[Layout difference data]
======

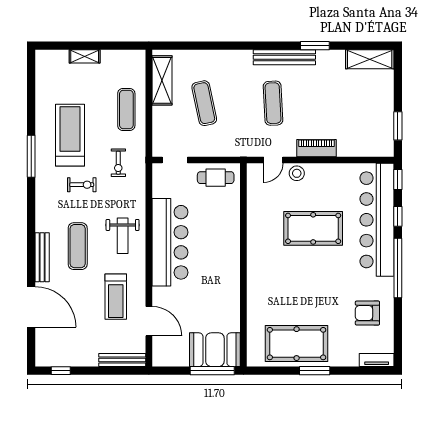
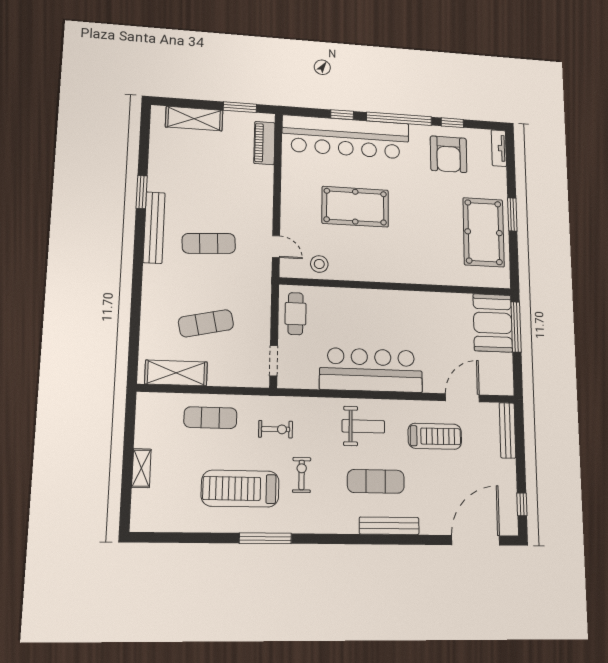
shelving: (370, 59) -> (194, 119), moved, turned 90
piano: (316, 148) -> (264, 143), moved
stool: (297, 173) -> (319, 264), moved
window: (398, 180) -> (452, 123), moved
pool table: (313, 228) -> (355, 207), turned 90
door: (31, 307) -> (476, 540), moved
armchair: (367, 313) -> (449, 154), width x1.36, depth x1.36

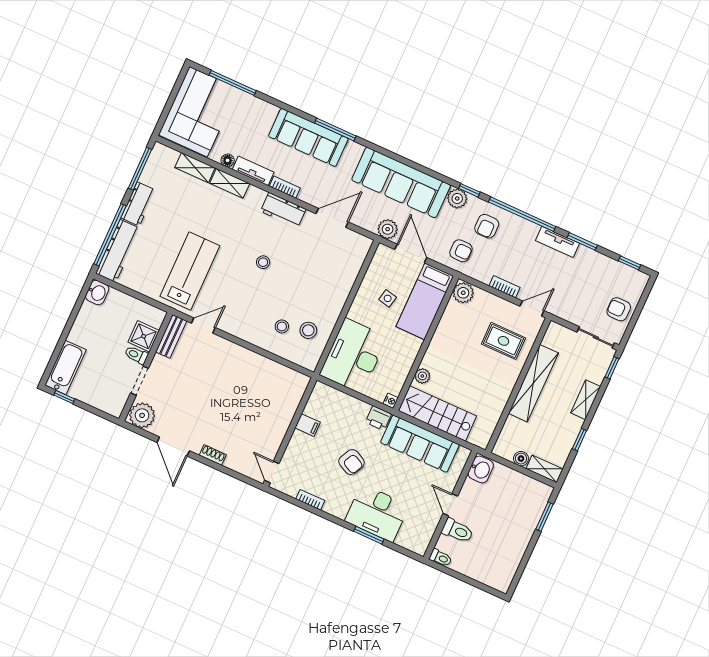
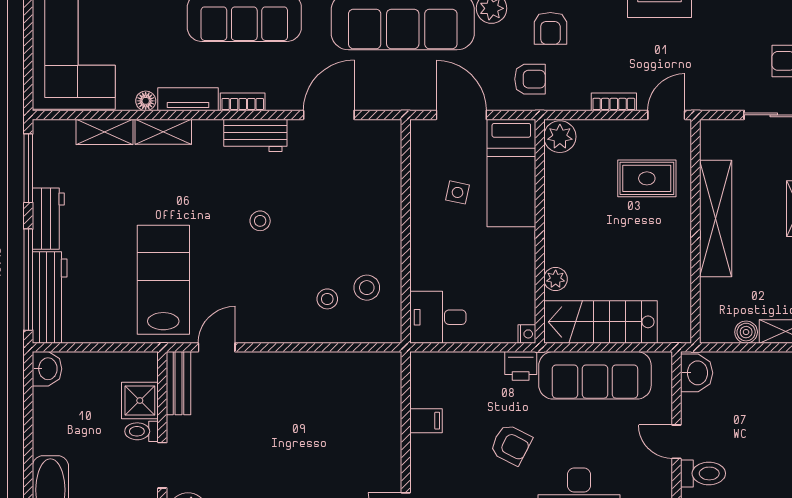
plant: (388, 229) -> (414, 96), removed
desk: (354, 356) -> (438, 317), width x0.53, depth x0.77

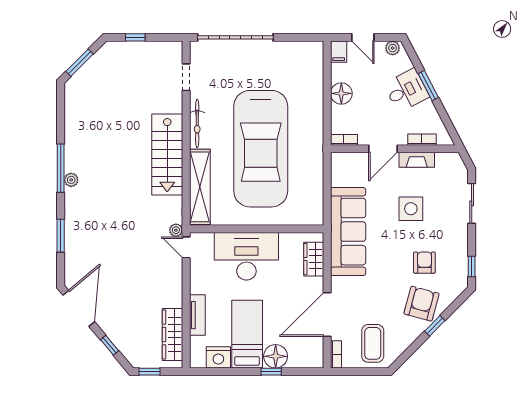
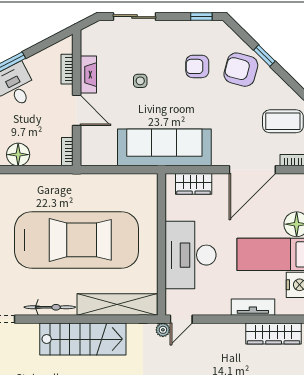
side table: (411, 209) -> (140, 81), width x0.54, depth x0.54
door: (327, 314) -> (252, 170), hinge flipped

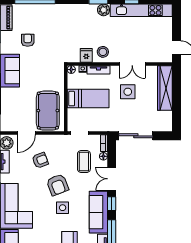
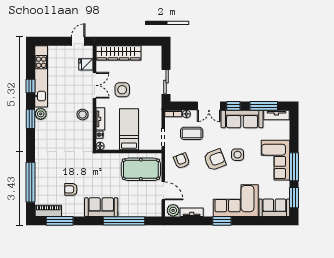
fridge: (86, 55) -> (86, 64), moved
sliding door: (136, 136) -> (166, 82), width x0.73
armchair: (40, 160) -> (182, 161), moved

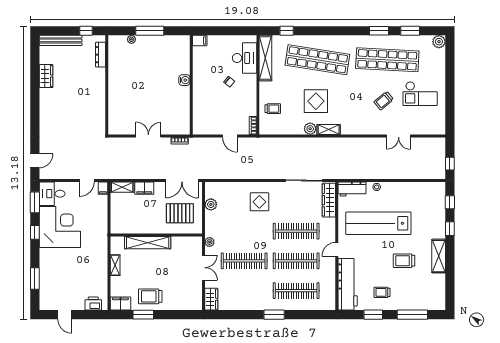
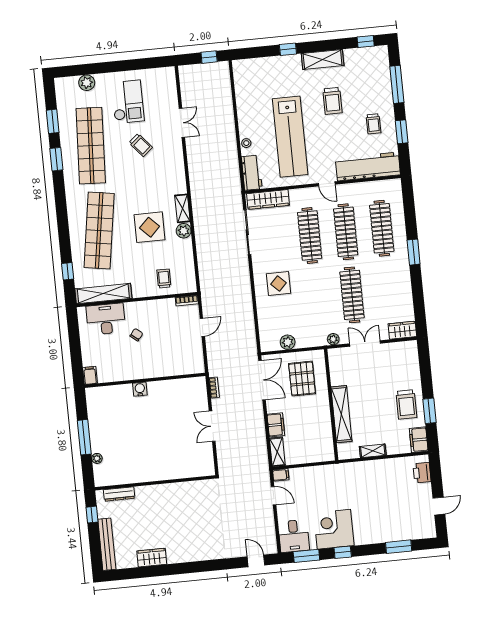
plant: (439, 42) -> (87, 83), moved
window: (450, 202) -> (366, 41), moved
corner desk: (60, 227) -> (334, 529), width x0.74, depth x0.74

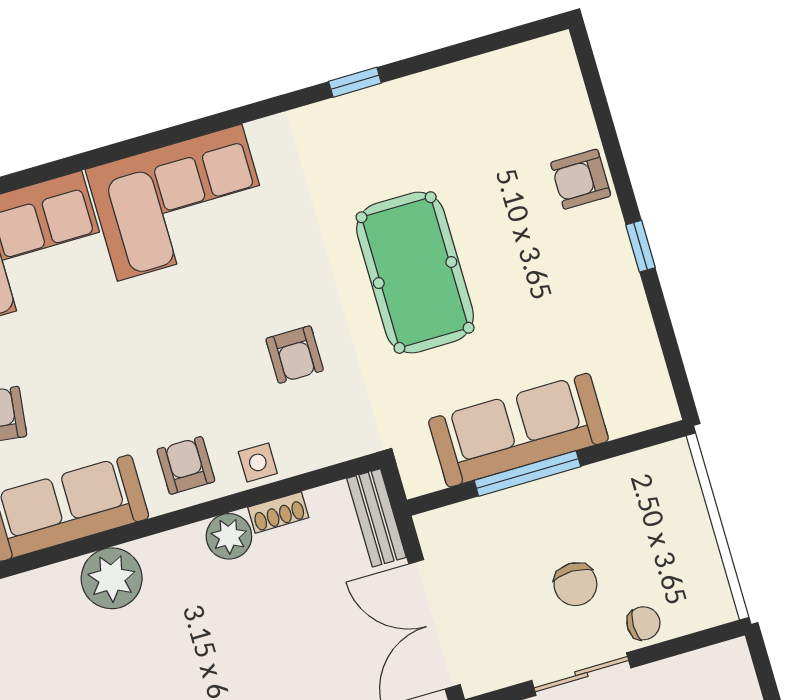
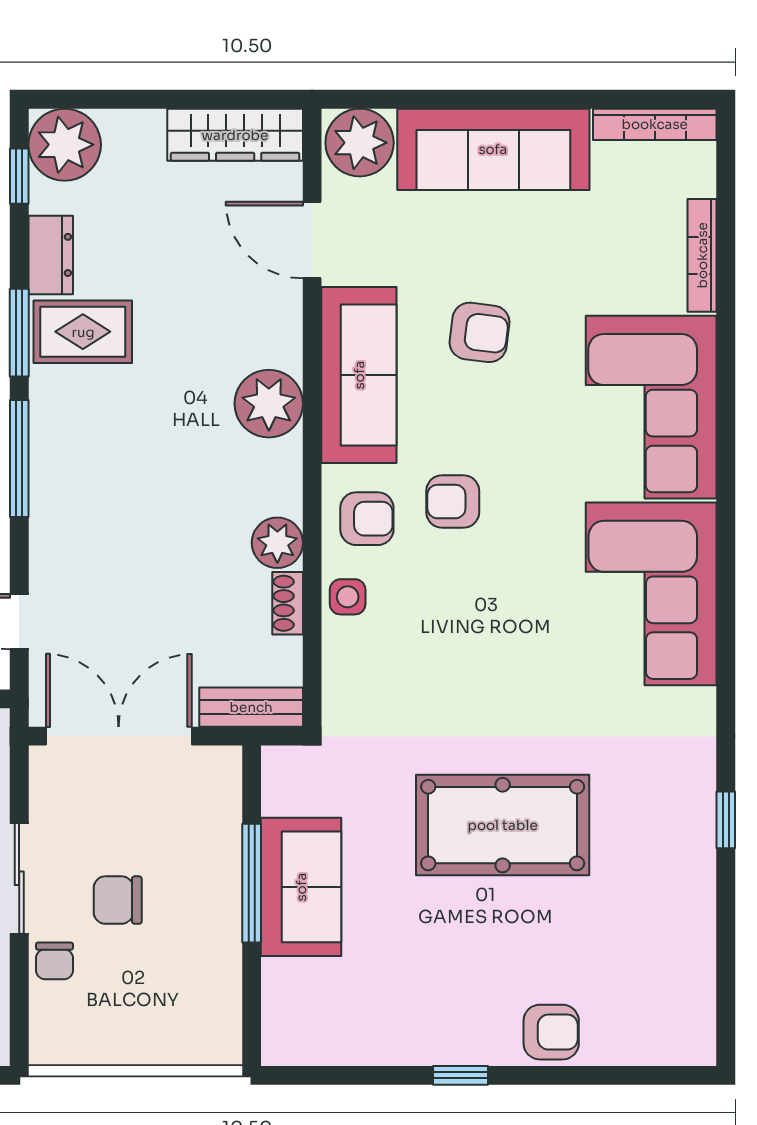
armchair: (581, 179) -> (551, 1032), turned 90
armchair: (295, 355) -> (453, 502), moved
sofa: (518, 430) -> (301, 887), width x0.73

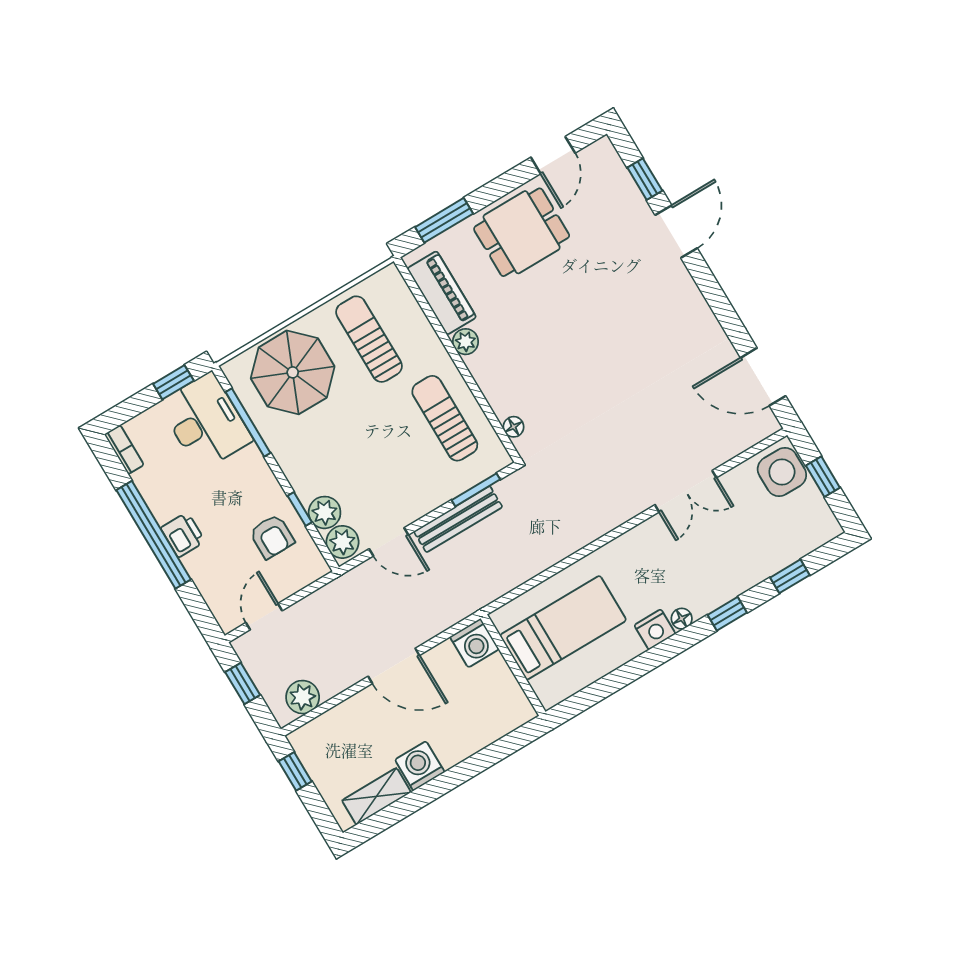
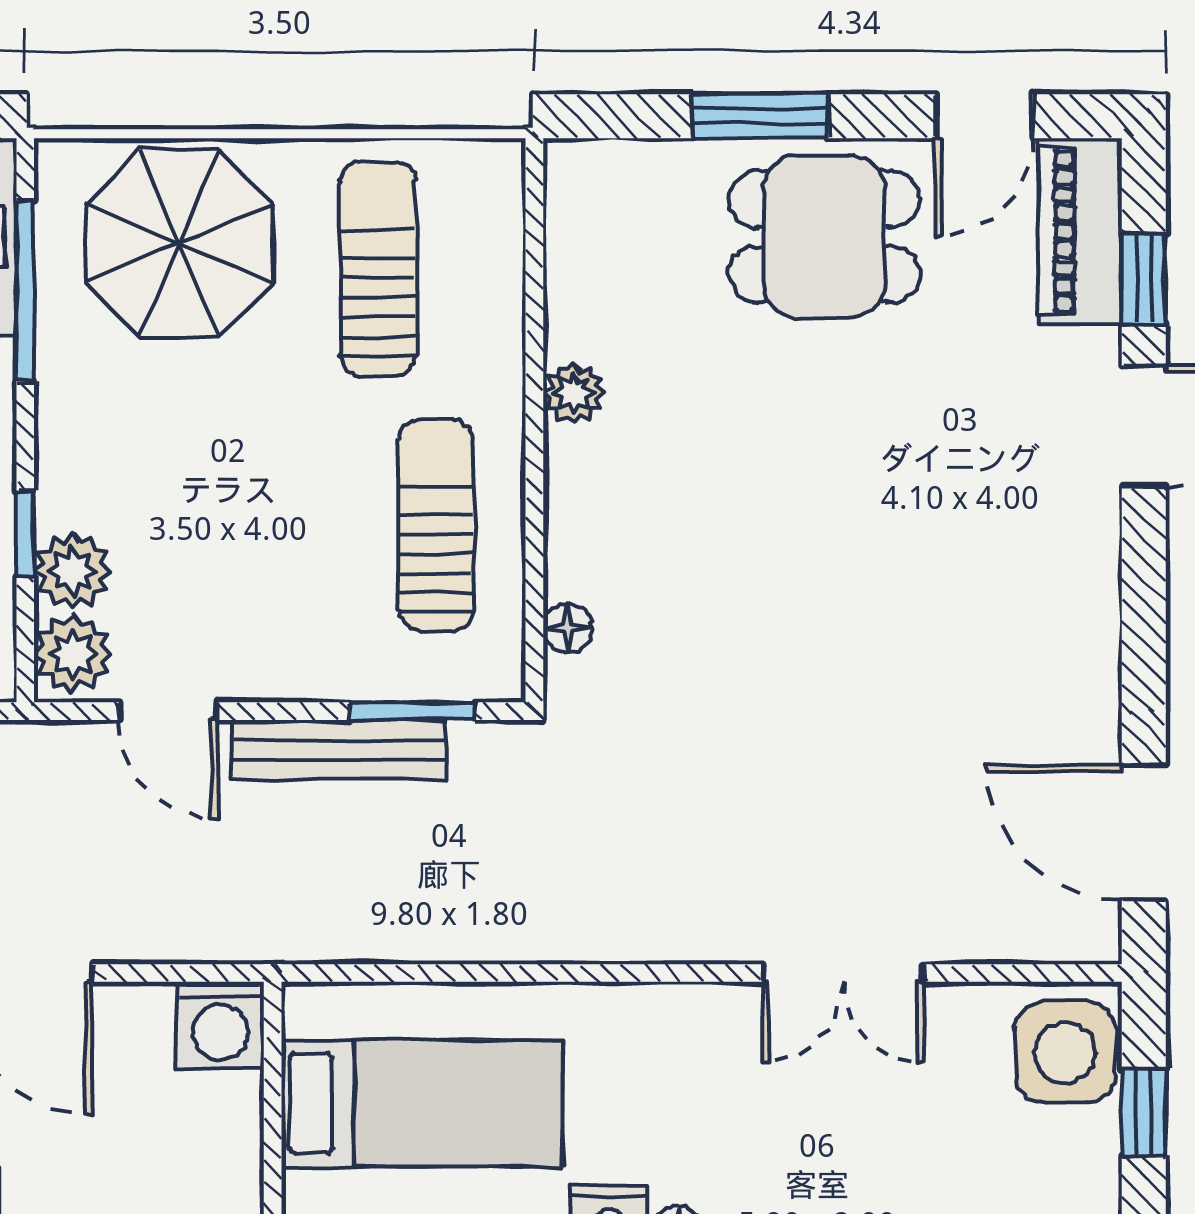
window: (444, 220) -> (760, 116), moved
piano: (442, 293) -> (1080, 231), moved, turned 180

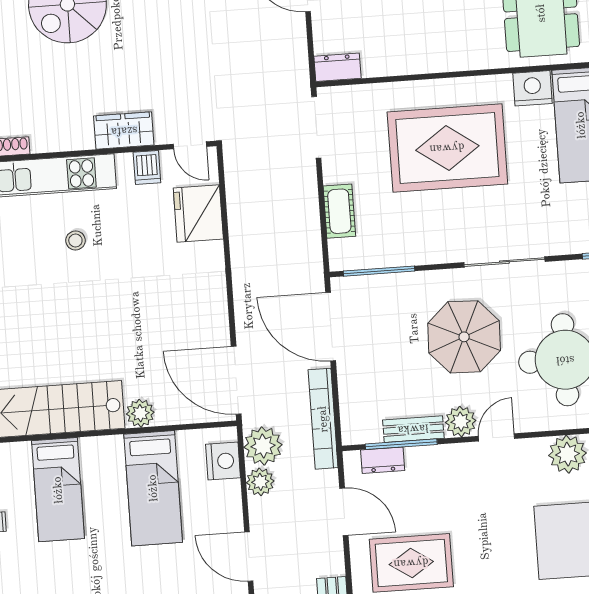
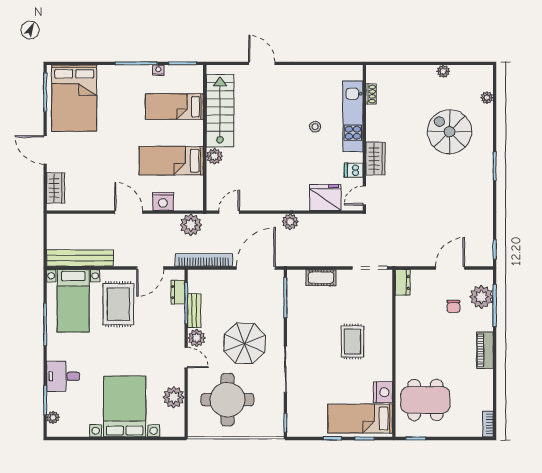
rug: (447, 148) -> (352, 342), width x0.54, depth x0.49
door: (236, 380) -> (229, 212), width x0.53
nightstand: (223, 461) -> (163, 201), moved
plant: (260, 482) -> (290, 222), moved
door: (249, 557) -> (129, 212), hinge flipped

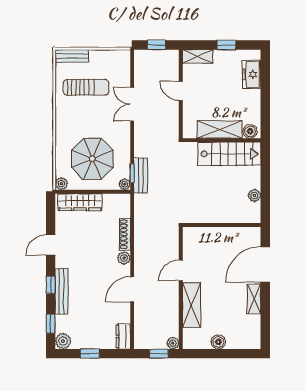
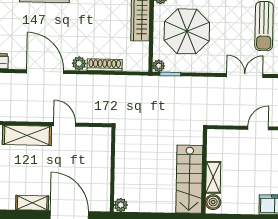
shelving: (220, 129) -> (213, 177), width x0.67, depth x0.75
bench: (141, 175) -> (168, 83), removed
plant: (254, 195) -> (121, 205), moved
door: (132, 289) -> (45, 72), width x1.36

======

▶ PROBLEM DETAILS
Filter these records, keeping every line where the word "desk" occurs.

▶ TASK RESPONSE
desk: (354, 356) -> (438, 317), width x0.53, depth x0.77
corner desk: (60, 227) -> (334, 529), width x0.74, depth x0.74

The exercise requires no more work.